● **Input**:
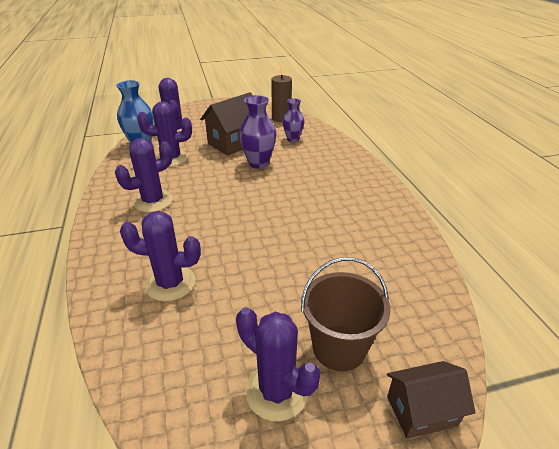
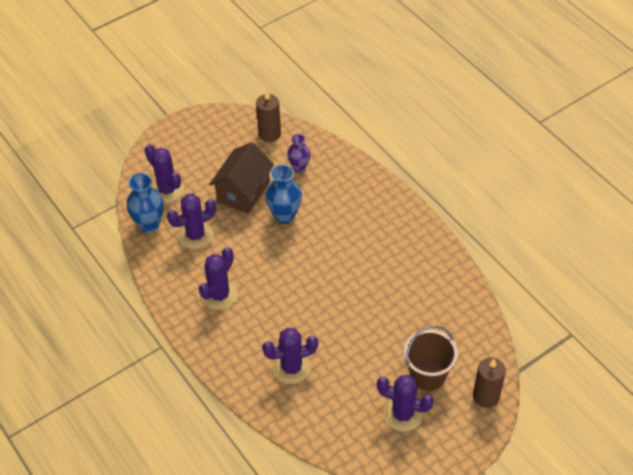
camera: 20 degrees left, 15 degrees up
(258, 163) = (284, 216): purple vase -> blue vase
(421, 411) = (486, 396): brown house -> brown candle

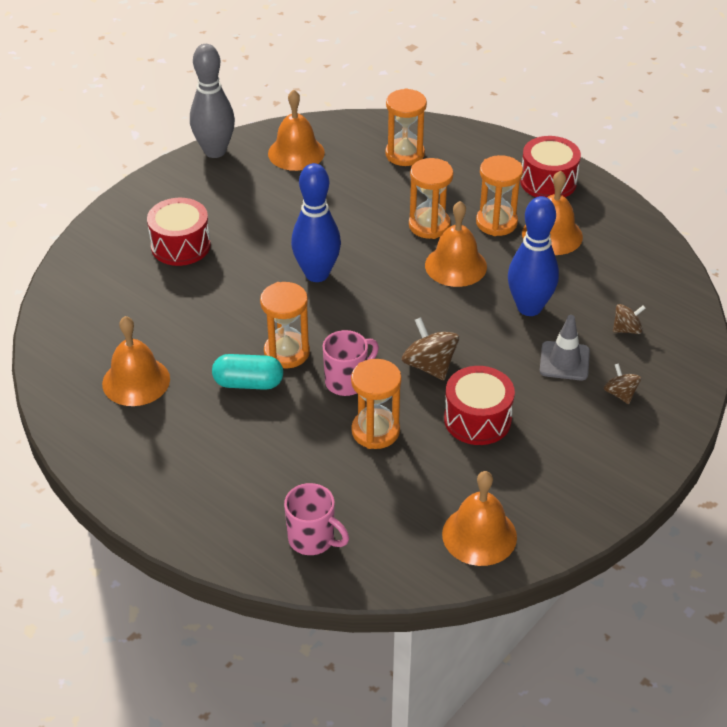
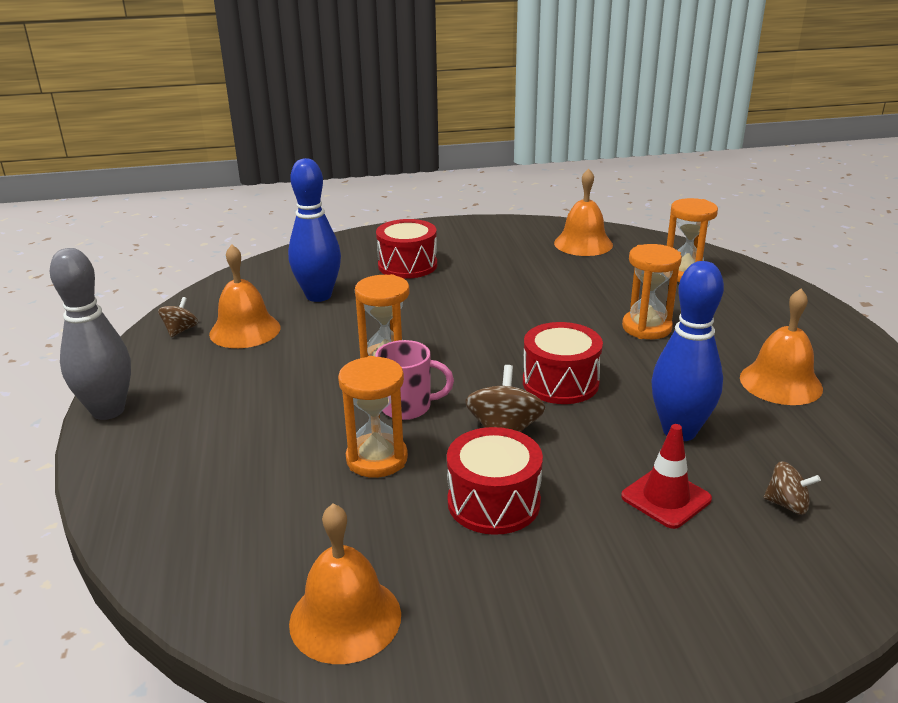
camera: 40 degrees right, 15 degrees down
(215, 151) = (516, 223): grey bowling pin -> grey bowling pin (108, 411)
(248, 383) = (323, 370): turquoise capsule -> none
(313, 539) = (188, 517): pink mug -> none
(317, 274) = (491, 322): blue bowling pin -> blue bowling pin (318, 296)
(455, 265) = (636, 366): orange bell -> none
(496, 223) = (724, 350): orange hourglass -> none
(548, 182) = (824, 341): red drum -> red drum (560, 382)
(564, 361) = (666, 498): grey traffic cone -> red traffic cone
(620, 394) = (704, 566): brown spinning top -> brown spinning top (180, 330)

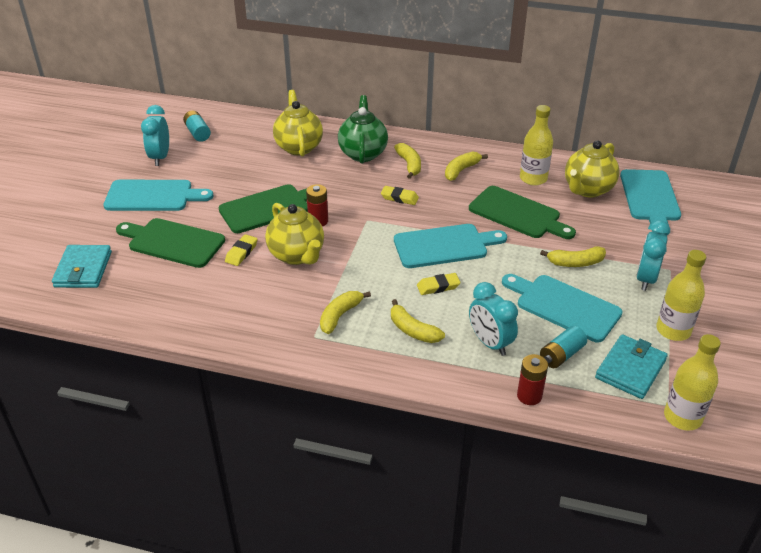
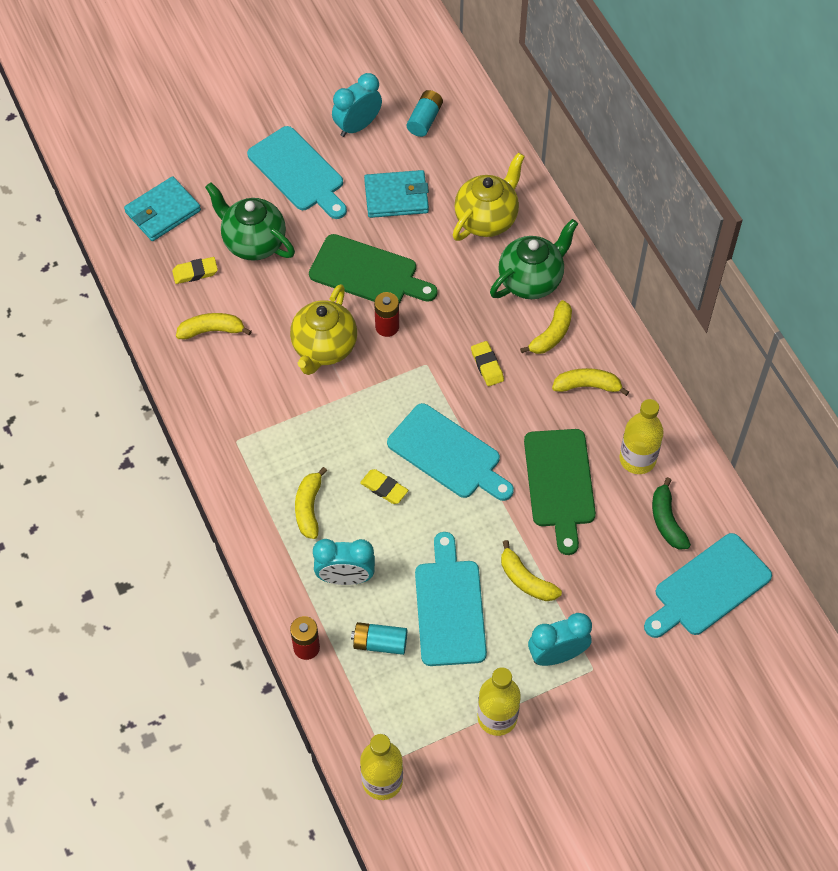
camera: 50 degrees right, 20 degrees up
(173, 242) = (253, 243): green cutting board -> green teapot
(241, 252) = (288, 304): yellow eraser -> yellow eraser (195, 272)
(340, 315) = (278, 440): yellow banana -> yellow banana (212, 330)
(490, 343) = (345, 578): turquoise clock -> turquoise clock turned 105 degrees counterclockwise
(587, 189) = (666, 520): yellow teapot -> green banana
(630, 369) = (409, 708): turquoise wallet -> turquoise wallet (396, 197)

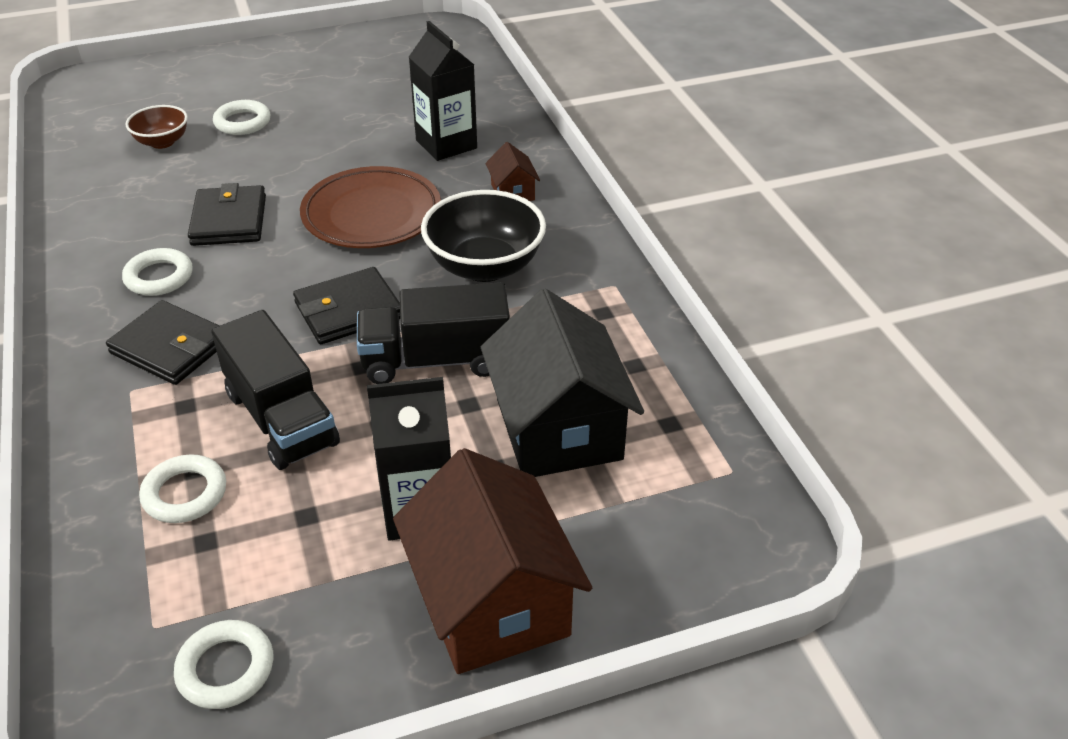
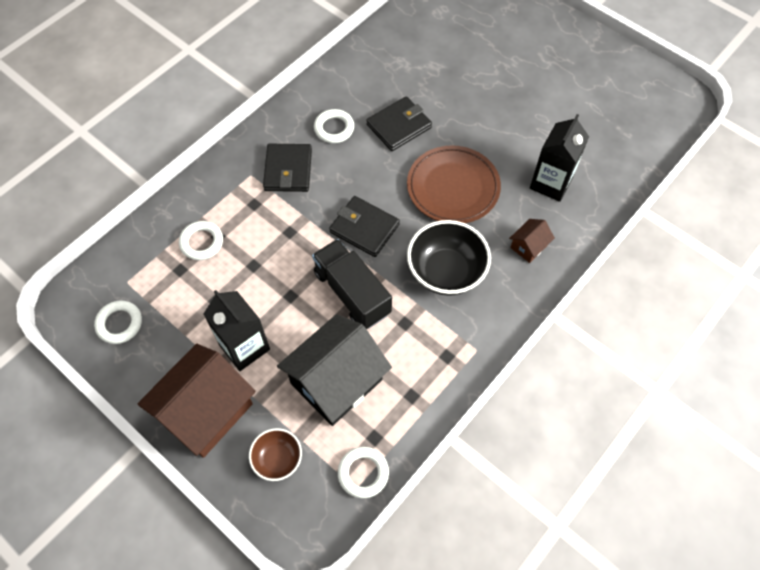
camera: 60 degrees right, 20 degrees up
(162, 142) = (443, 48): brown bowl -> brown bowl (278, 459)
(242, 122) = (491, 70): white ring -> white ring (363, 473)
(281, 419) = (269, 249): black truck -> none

● **Directions for this task**: Where does the word "turquoise" appear in the material above? Copy every line that holds it.

● **Answer to this exercise**:
(248, 383) = (323, 370): turquoise capsule -> none
(490, 343) = (345, 578): turquoise clock -> turquoise clock turned 105 degrees counterclockwise
(630, 369) = (409, 708): turquoise wallet -> turquoise wallet (396, 197)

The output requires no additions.